*THE EXERCISE*:
From the listing below, extract every line that contains the string "kern", matching case, and reproduce each one in full.

*ROWS*:
--

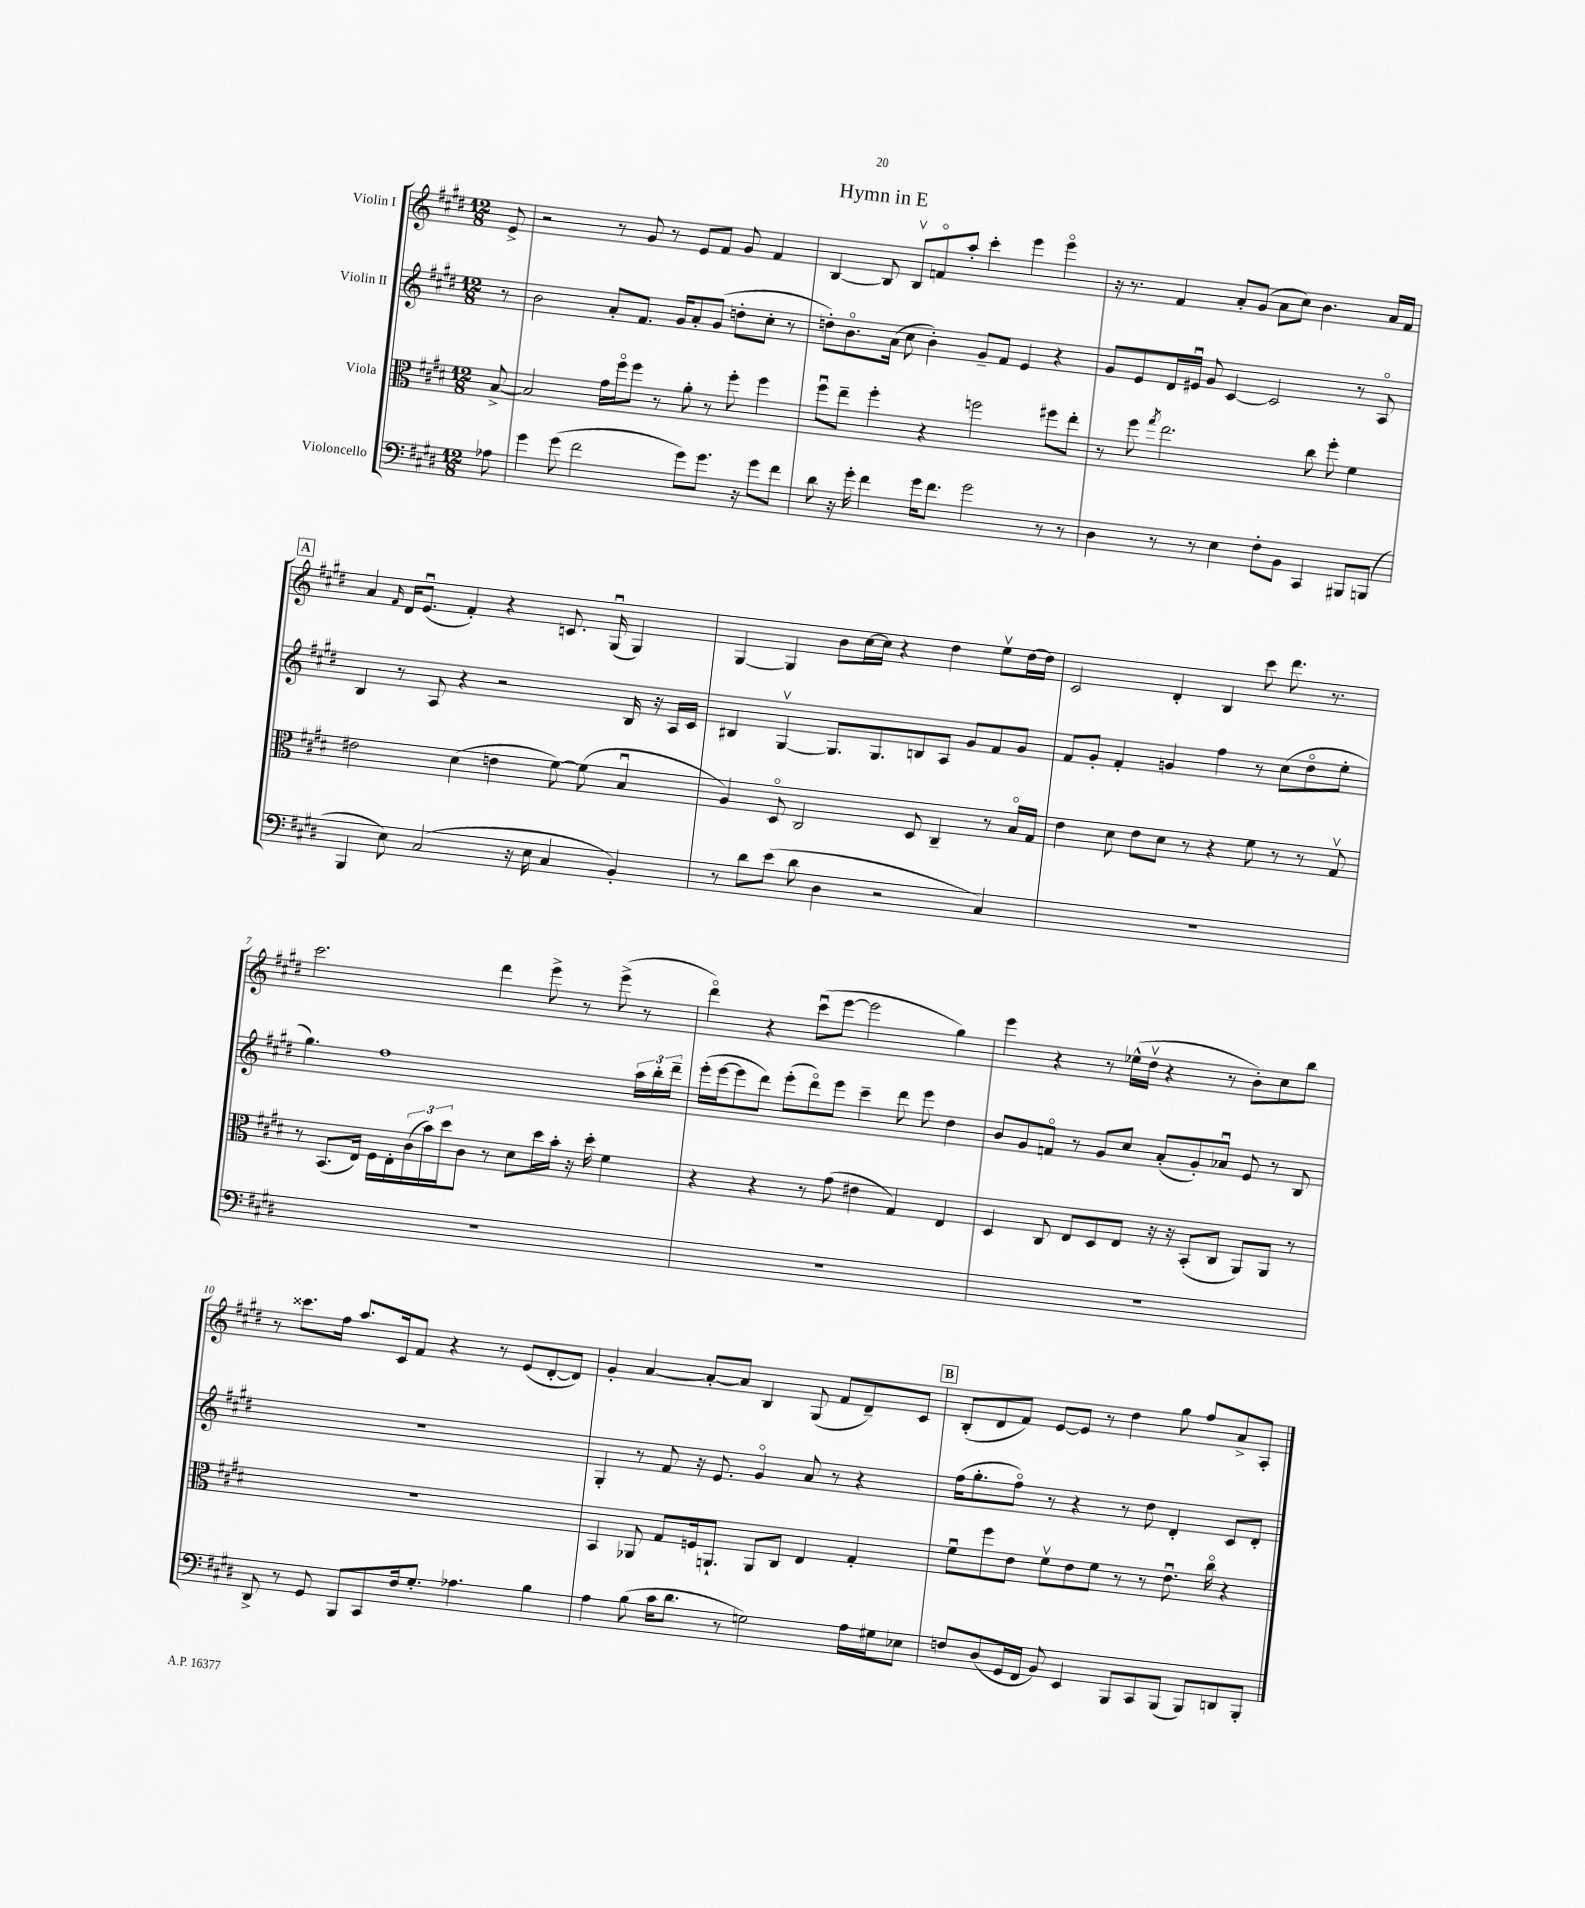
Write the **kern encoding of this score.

**kern	**kern	**kern	**kern
*staff4	*staff3	*staff2	*staff1
*clefF4	*clefC3	*clefG2	*clefG2
*k[f#c#g#d#]	*k[f#c#g#d#]	*k[f#c#g#d#]	*k[f#c#g#d#]
*M12/8	*M12/8	*M12/8	*M12/8
8A-\	[8B^/	8r	8e^/
=	=	=	=
4g#\	2B/]	2b\	2r
(8g#\	.	.	.
2f#\	.	.	.
.	16g#\LL	8a'/L	8r
.	16ff#o\J	.	.
.	8ff#\J	8.f#/J	8g#/
.	8r	.	8r
.	.	16g#/LK	.
8g#\L)	8a'\	8a'/	8e/L
8.g#\J	8r	(8g#/J	8f#/J
.	8ff#'\	8dd'\L	8g#/
16r	.	.	.
8g#\L	4ff#\	8cc#'\J	4f#/
8f#\J	.	8r	.
=	=	=	=
8d#\	8ff#u\L	8dd'\L)	[4B/
16r	8ee~\J	8.bo\	.
16g#'\	.	.	.
4f#\	4ff#'\	.	8B/]
.	.	(16a\Jk	.
.	.	8cc#\	8Bv/L
16g#\LK	4r	4b'\)	8fo/
8.f#\J	.	.	.
.	.	.	8aa'/J
2g#\	2ff\	8g#~/L	4ccc#'\
.	.	8f#/J	.
.	.	4e/	4eee\
8r	8ff#\L	4r	4eeeo\
8r	8ee'\J	.	.
=	=	=	=
4D#\	8r	8g#/L	16r
.	.	.	8.r
.	8ff#\	8e/	.
.	8qgg#/	.	.
8r	2.ee\	16d#/L	4f#/
.	.	16e#u/JJ	.
8r	.	8g#/	.
4E\	.	[4c#/	8a'/L
.	.	.	(8g#/J
8F#'\L	.	2c#/]	8a\L
8BB\J	.	.	8cc#\J)
4CC#/	8cc#\	.	4.b\
.	8ff#'\	.	.
8BBB#/L	4f#\	8r	.
(8BBB/J	.	8Ao/	16a/LL
.	.	.	16f#/JJ
=	=	=	=
4BBB/	2e#\	4B/	4a/
.	.	.	16qqf#/
8E\)	.	8r	16d#/LK
.	.	.	(8.eu/J
(2C#/	.	8A/	.
.	(4d#\	4r	4f#'/)
.	4e\	2r	4r
16r	.	.	.
16E\	.	.	.
4C#/	[8f#\)	.	8.c/
.	(8f#\]	.	.
.	.	.	(16G#u/
4BB'/)	4Bu/	16B/	4G#/)
.	.	16r	.
.	.	16A/LL	.
.	.	16c#/JJ	.
=	=	=	=
8r	4A/)	4B#/	[4G#/
8d#\L	.	.	.
(8e\J	8D#o/	[4G#v/	4G#/]
8d#\	2C#/	.	.
4D#\	.	8.G#/]L	8b\L
.	.	.	[16cc#\L
.	.	8.G#/	16cc#\]JJ
2r	.	.	4r
.	8D#/	8B/	.
.	4C#~/	8A/J	4dd#\
.	.	8g#/L	.
4C#/)	8r	8f#/	8eev\L
.	16Bo/LL	8g#/J	[16dd#\L
.	16G#/JJ	.	16dd#\]JJ
=	=	=	=
1.r	4e\	8f#/L	2c#/
.	.	8g#'/J	.
.	8d#\	4f#'/	.
.	8e\L	.	.
.	8d#\J	4g/	4d#'/
.	8r	.	.
.	4r	4ff#\	4B/
.	8f#\	8r	8ccc#\
.	8r	(8cc#\L	8.ddd#\
.	8r	8dd#o\	.
.	.	.	8.r
.	8G#v/	8ee'\J	.
=	=	=	=
1.r	8r	4.gg#\)	2.ccc#\
.	(8.BB/L	.	.
.	16E/Jk)	.	.
.	16F#\LL	1ff#	.
.	16E'\	.	.
.	(24c#\	.	.
.	24b\)	.	.
.	24dd#\J	.	.
.	8c#\J	.	.
.	8r	.	4ddd#\
.	8d#\L	.	.
.	16dd#\L	.	8eee^\
.	16b'\JJ	.	.
.	16r	.	8r
.	16dd#'\	.	.
.	4f#\	.	(8eee^\
.	.	24aa\LL	8r
.	.	24bb'\	.
.	.	24ddd#~\JJ	.
=	=	=	=
1.r	4r	(16eee'\LL	4ddd#o\)
.	.	[16eee\J	.
.	.	8eee\]	.
.	4r	8ddd#\J)	4r
.	.	(8eee'\L	.
.	8r	8ddd#o\)	(8ccc#u\L
.	(8g#\	8eee\J	[8eee\J
.	4e#\	4ccc#~\	2eee\]
.	4G#/)	8ddd#\	.
.	.	8eee\	.
.	4E/	4dd#\	4gg#\)
=	=	=	=
1.r	4D#/	8b/L	4eee\
.	.	8g#/	.
.	8C#/	8fo/J	4r
.	8E/L	8r	.
.	8D#/	8g#/L	8r
.	8E/J	8cc#/J	(16ee-^^\LL
.	.	.	16dd#v\JJ
.	16r	(8a'/L	4r
.	16r	.	.
.	(8BB'/L	8g#'/)	.
.	8C#/J	8a-u/J	8r
.	8AA/L)	8e/	8b'\L)
.	8AA/J	8r	8cc#\
.	8r	8B/	8bb\J
=	=	=	=
8DD#^/	1.r	1.r	8r
8r	.	.	8.ccc##\L
8GG#/	.	.	.
.	.	.	16ff#\Jk
8BBB/L	.	.	8.aa/L
8CC#/	.	.	.
.	.	.	16c#/k
16F#/k	.	.	8f#/J
8.G#'/J	.	.	.
.	.	.	4r
4.A-\	.	.	.
.	.	.	8r
.	.	.	(8e/L
4B\	.	.	[8d#'/
.	.	.	8d#/]J)
=	=	=	=
4A\	4BB/	4G#'/	4g#'/
(8B\	8AA-/	8r	[4a/
16c#\LK	8G#/L	8f#/	.
8.d#\J	.	.	.
.	16F/k	16r	8a'/_L
.	8.AA`/J	8.e/	.
8r	.	.	8a/]J
2G\)	8AA/L	4g#o/	4B/
.	8C#/J	.	.
.	4E/	8a/	(8G#/
.	.	8r	8f#/L
16A\LL	4G#'/	4r	8d#~/)
16G#\J	.	.	.
8E-\J	.	.	8c#/J
=	=	=	=
8F/L	8f#u\L	(16ff#\LK	(8B'/L
.	.	8.gg#'\	.
(8D#/	8ff#\	.	8d#/
16GG#/L	8e\J	8ff#o\J)	8f#/J)
16FF#/JJ	.	.	.
8BB/)	8f#v\L	8r	[8e/L
4EE/	8e\	4r	8e/]J
.	8f#\J	.	8r
8BBB/L	8r	8r	4dd#\
8CC#/	8r	8dd#\	.
(8BBB/J	8.eu\	4d#'/	8gg#\
8BBB/L)	.	.	8ff#/L
.	16cc#o\	.	.
8DD/	4r	8c#/L	8a^/
8BBB'/J	.	8d#'/J	8A'/J
==	==	==	==
*-	*-	*-	*-
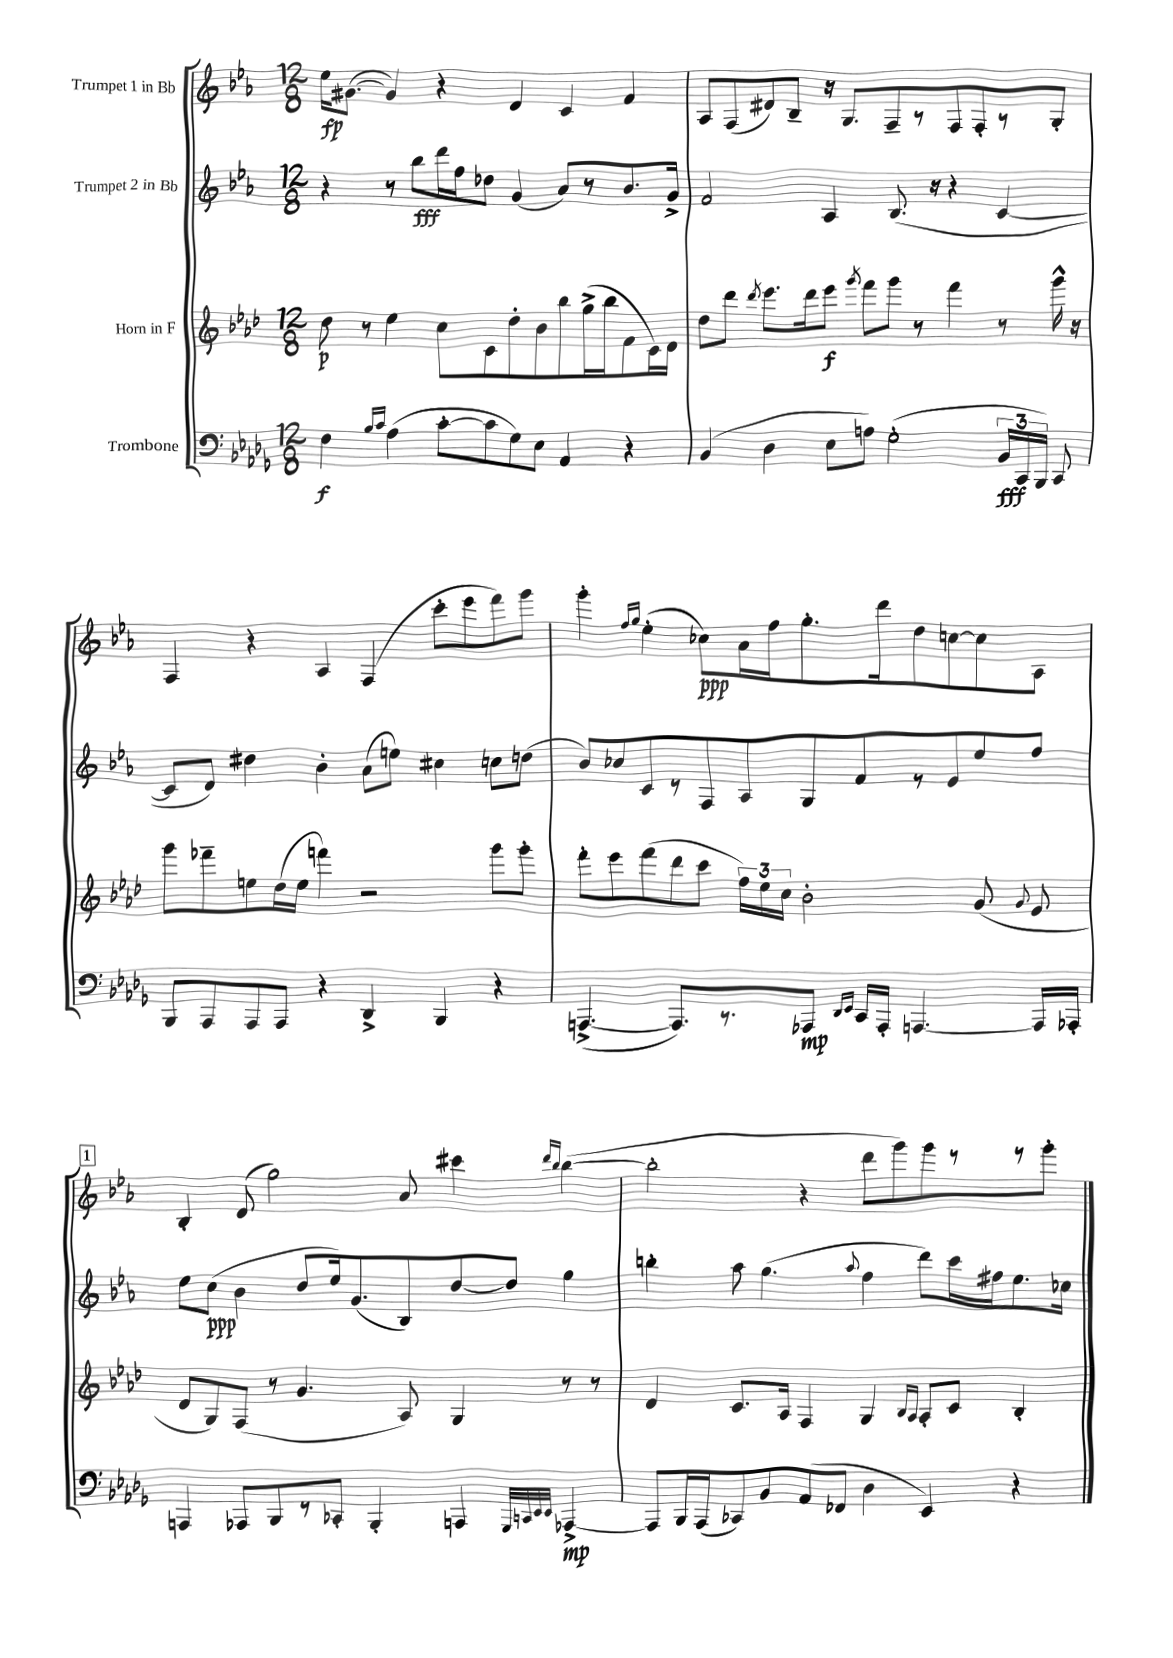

--

*OUTPUT FOR THIS TASK*:
Write the **kern encoding of this score.
**kern	**kern	**kern	**kern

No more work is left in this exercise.